PROBLEM STATEMENT: Retype, without any change, the line that contains "old: red_mug" and every line that follows it to the end of the entries, and nothing else.

+++

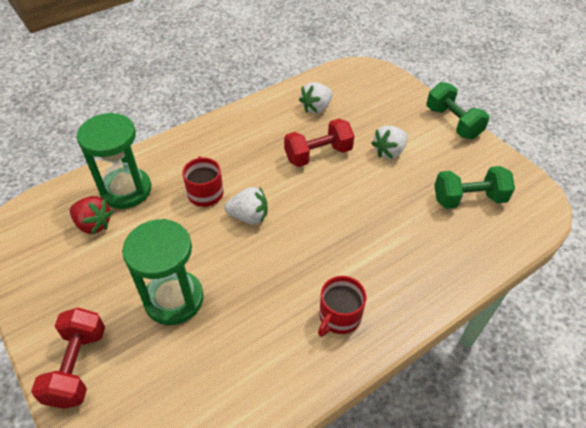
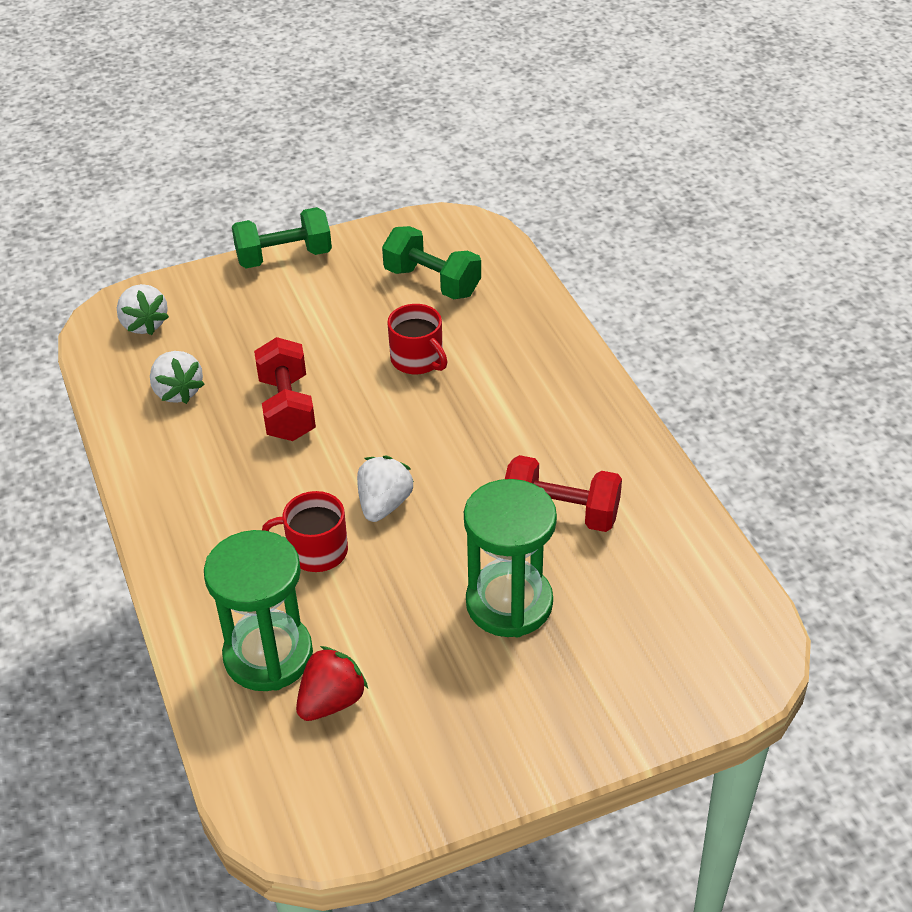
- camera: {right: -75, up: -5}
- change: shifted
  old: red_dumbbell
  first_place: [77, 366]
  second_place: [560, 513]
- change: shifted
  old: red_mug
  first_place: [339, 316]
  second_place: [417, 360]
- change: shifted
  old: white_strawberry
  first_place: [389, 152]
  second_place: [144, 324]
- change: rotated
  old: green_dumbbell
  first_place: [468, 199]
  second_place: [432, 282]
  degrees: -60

+++

RESPONSE FOR THIS EXERCISE:
  old: red_mug
  first_place: [339, 316]
  second_place: [417, 360]
- change: shifted
  old: white_strawberry
  first_place: [389, 152]
  second_place: [144, 324]
- change: rotated
  old: green_dumbbell
  first_place: [468, 199]
  second_place: [432, 282]
  degrees: -60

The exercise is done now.